Activity:
Would you retype exactly the lines below, starting with the one that has "R3: none -> 390k (3V3, IN2)" and going on through the one that has "U7: MT3608 -> SX1308", with no pictures and nothing else?

---------------

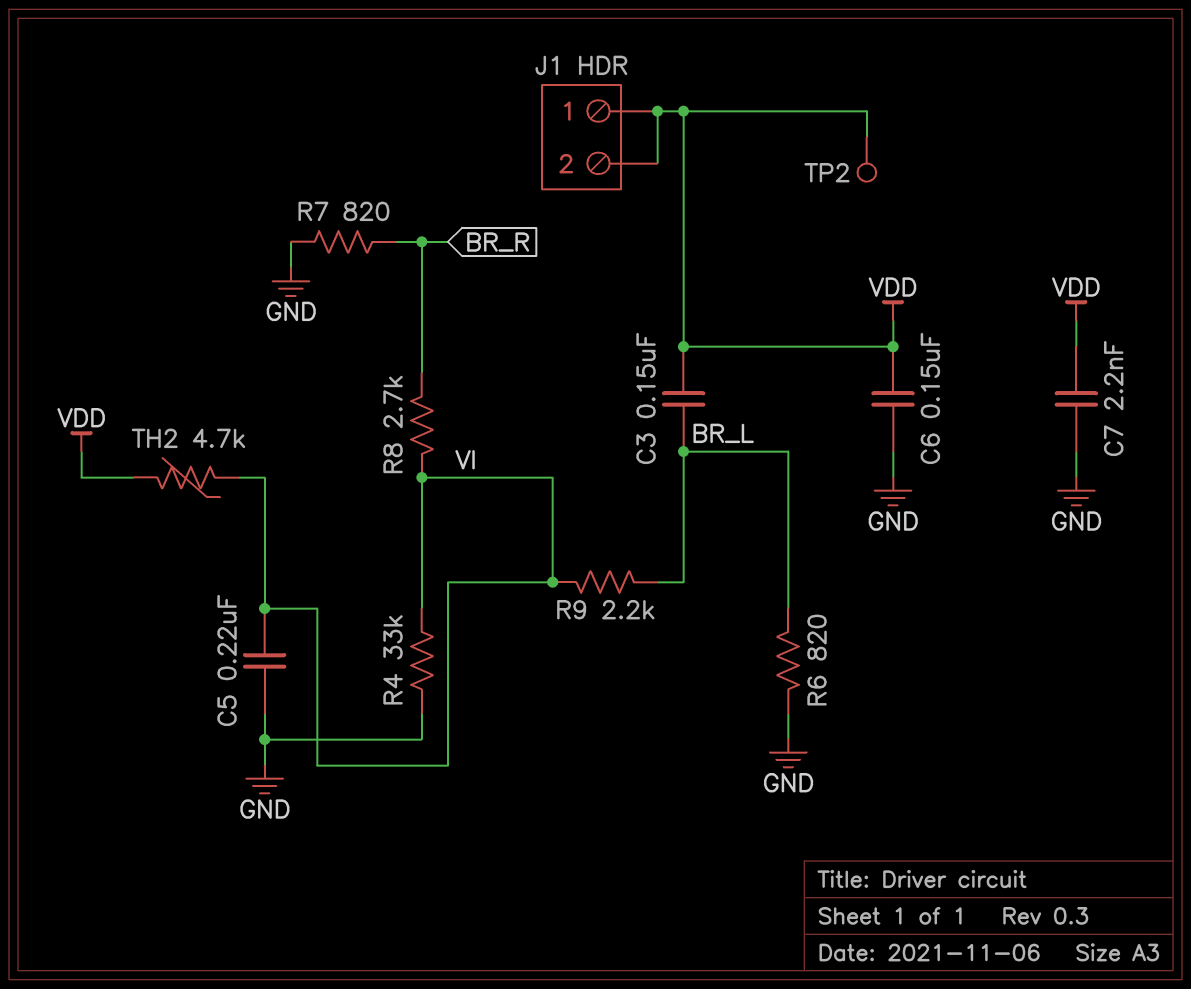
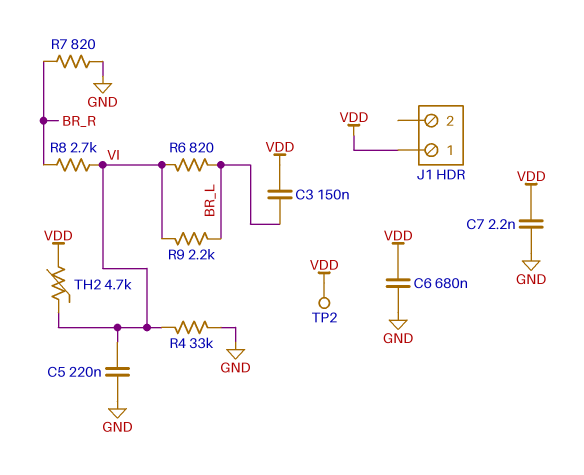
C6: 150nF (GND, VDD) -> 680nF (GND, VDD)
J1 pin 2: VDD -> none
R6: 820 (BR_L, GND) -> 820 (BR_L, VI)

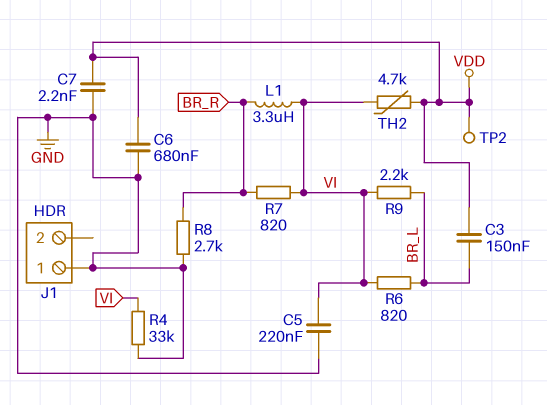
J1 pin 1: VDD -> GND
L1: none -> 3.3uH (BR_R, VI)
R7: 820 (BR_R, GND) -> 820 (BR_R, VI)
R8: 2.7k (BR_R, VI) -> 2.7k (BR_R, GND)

---------------

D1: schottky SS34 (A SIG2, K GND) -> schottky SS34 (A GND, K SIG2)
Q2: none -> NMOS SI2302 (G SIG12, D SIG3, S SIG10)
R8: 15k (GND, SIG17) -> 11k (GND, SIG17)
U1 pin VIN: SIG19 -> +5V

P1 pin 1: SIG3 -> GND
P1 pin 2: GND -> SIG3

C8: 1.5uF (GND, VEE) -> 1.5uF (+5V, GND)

---------------

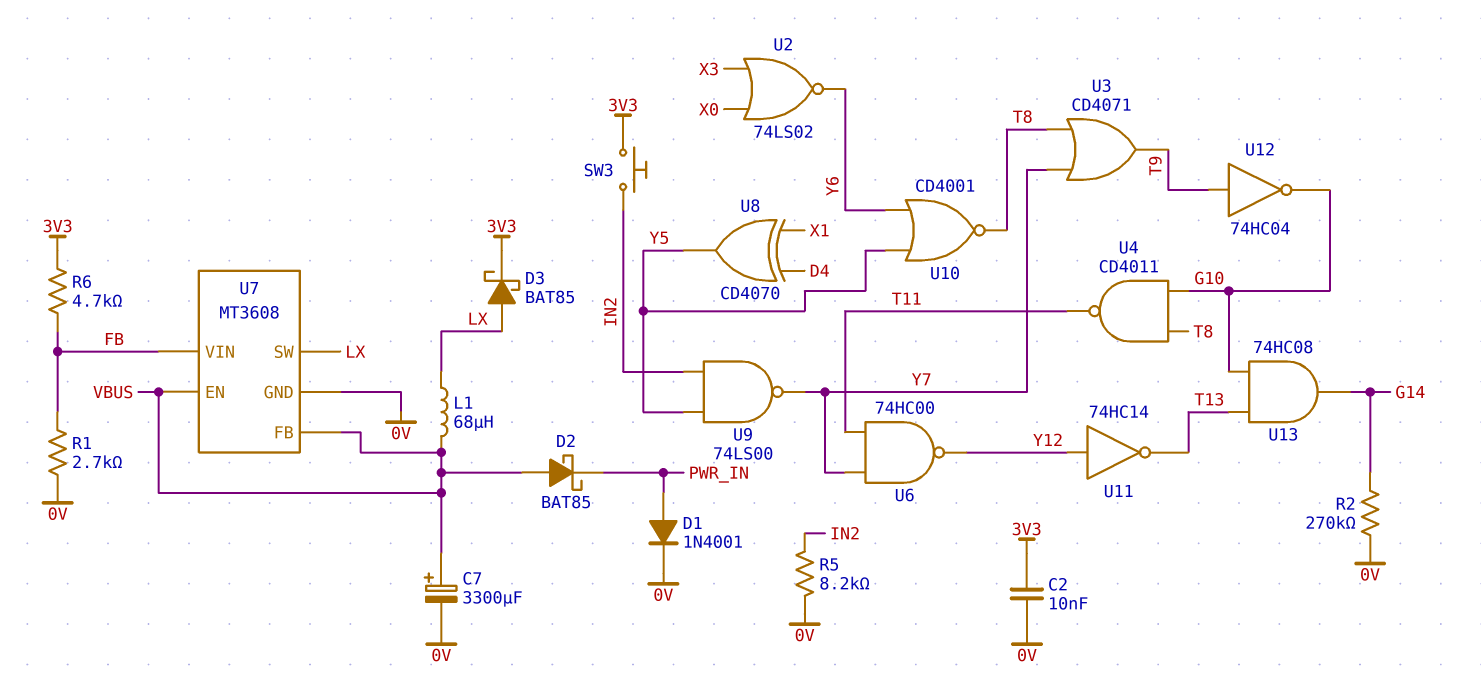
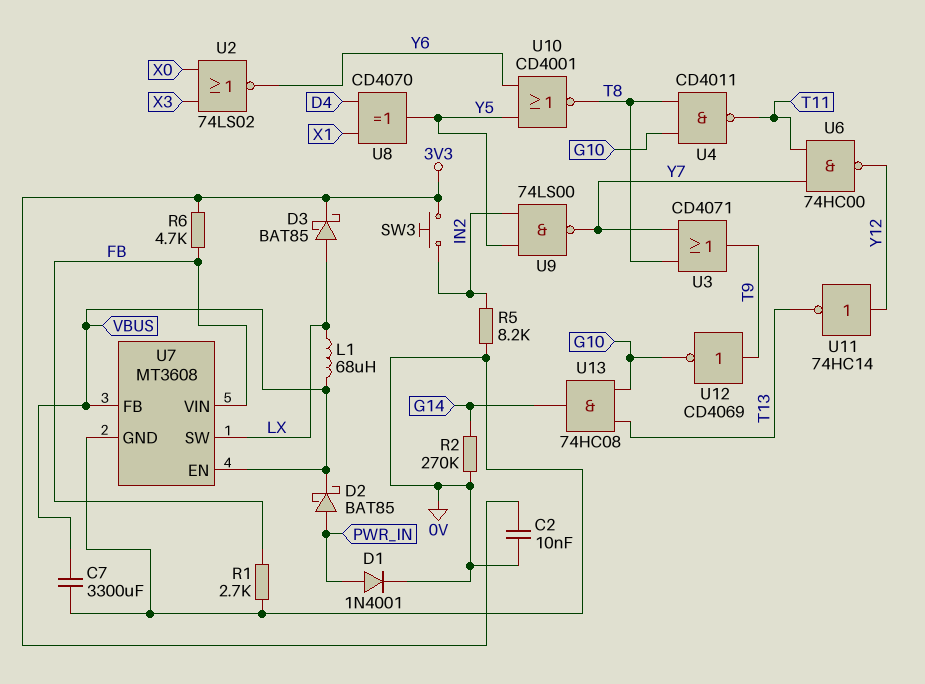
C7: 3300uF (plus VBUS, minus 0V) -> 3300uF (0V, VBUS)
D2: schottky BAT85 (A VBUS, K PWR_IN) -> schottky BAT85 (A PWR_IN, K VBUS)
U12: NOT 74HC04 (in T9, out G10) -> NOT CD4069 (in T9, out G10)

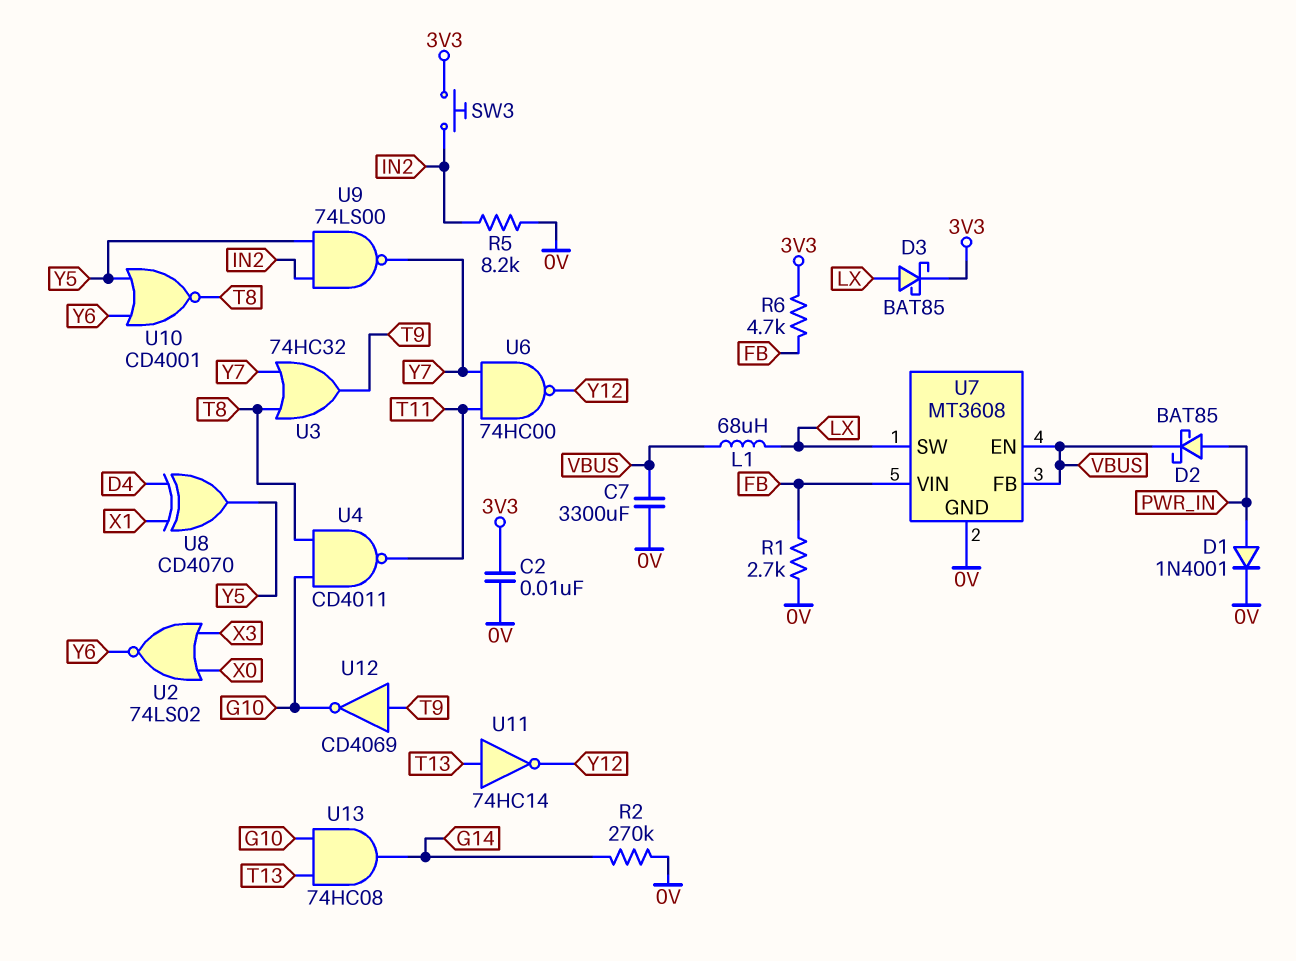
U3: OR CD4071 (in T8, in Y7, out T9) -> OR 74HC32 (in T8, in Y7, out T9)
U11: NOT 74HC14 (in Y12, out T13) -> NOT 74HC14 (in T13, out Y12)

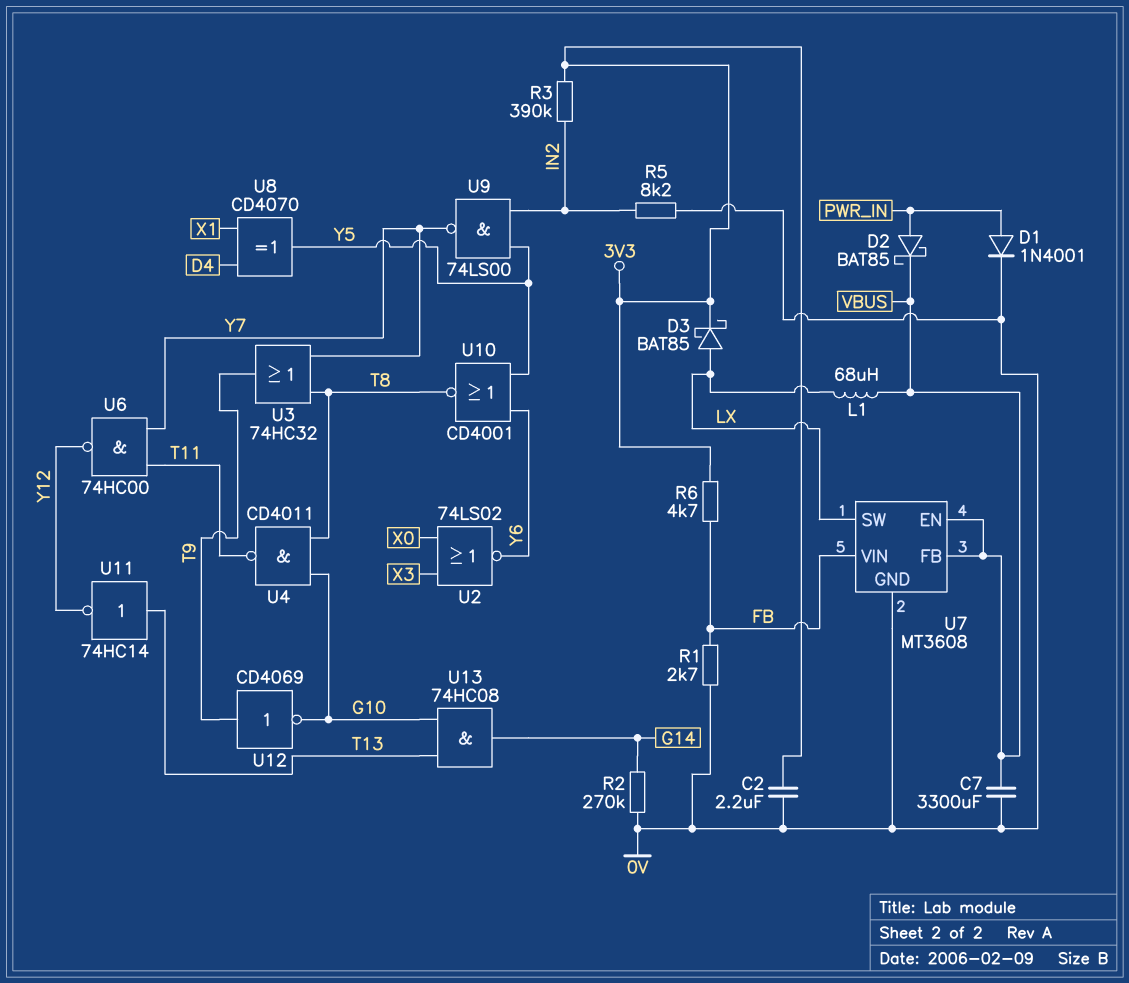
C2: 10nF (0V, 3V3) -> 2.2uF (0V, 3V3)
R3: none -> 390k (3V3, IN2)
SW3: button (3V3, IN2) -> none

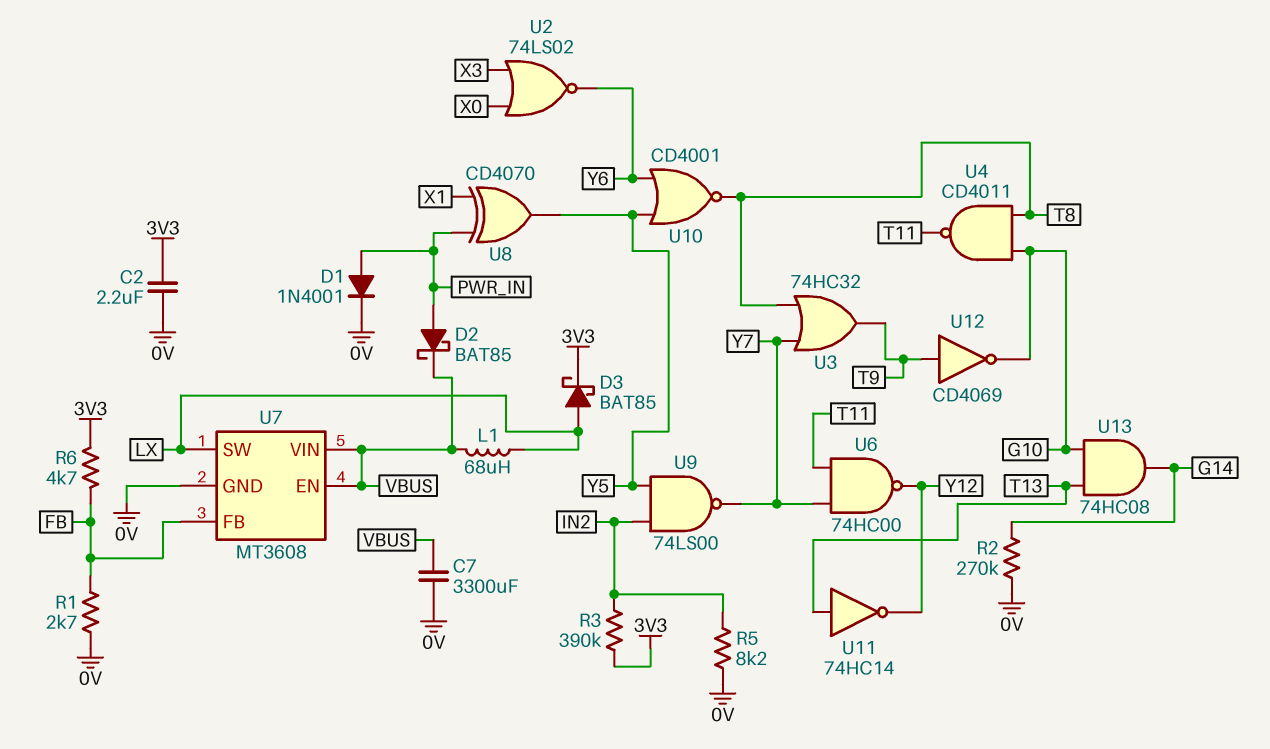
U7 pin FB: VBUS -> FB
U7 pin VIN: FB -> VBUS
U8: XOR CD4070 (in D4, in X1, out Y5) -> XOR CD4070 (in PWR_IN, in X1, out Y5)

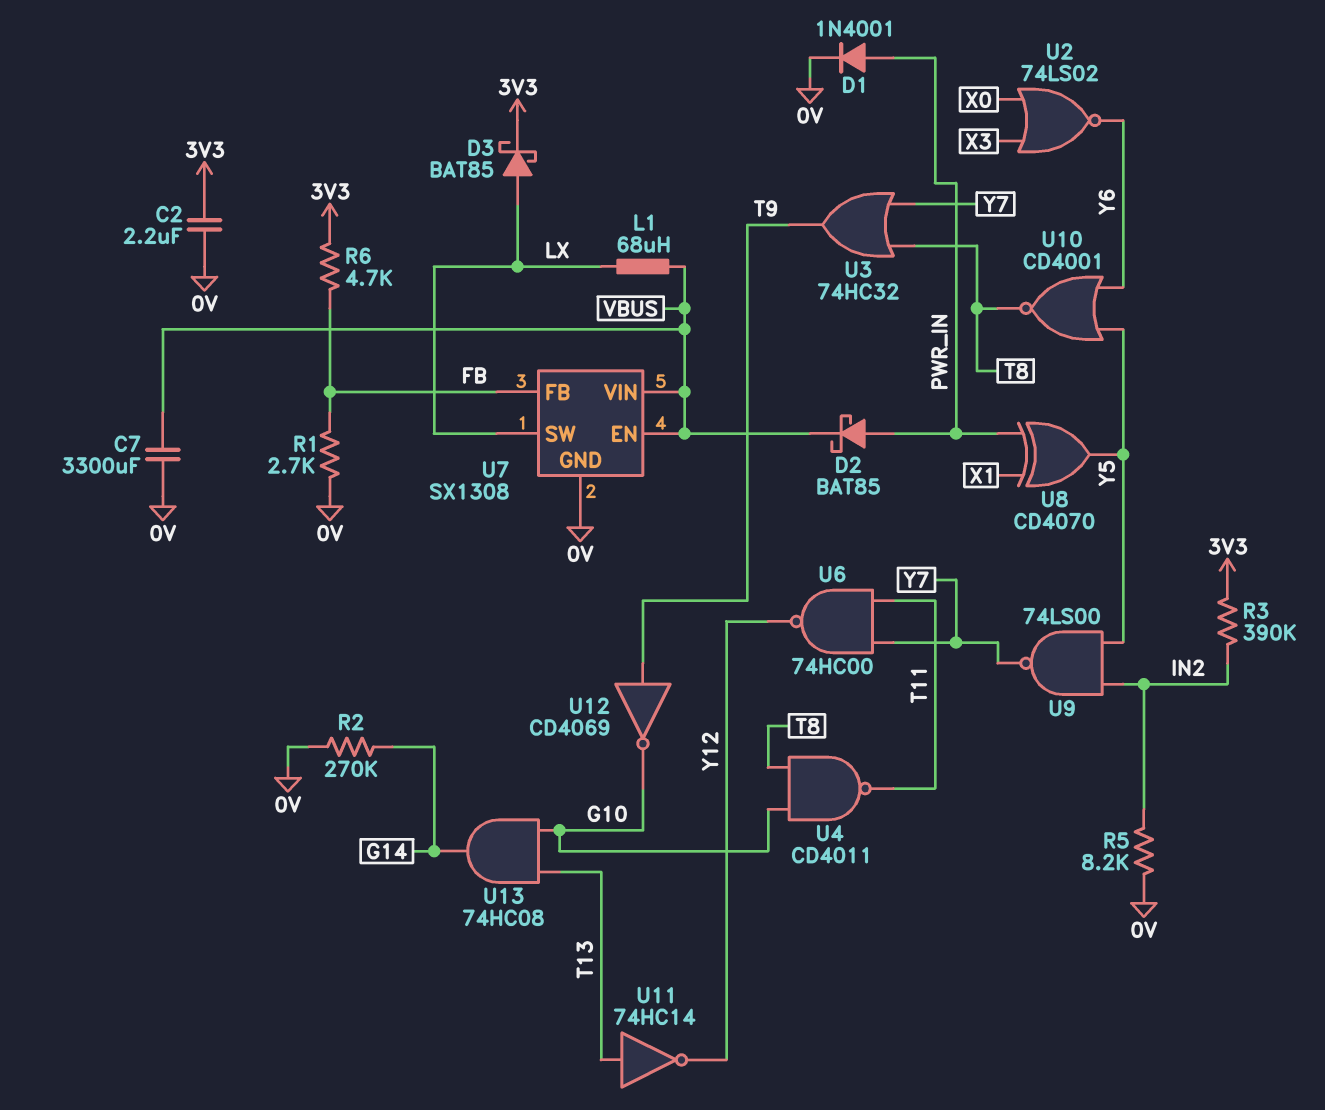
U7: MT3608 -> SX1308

---------------

Answer area:
R3: none -> 390k (3V3, IN2)
SW3: button (3V3, IN2) -> none

U7 pin FB: VBUS -> FB
U7 pin VIN: FB -> VBUS
U8: XOR CD4070 (in D4, in X1, out Y5) -> XOR CD4070 (in PWR_IN, in X1, out Y5)

U7: MT3608 -> SX1308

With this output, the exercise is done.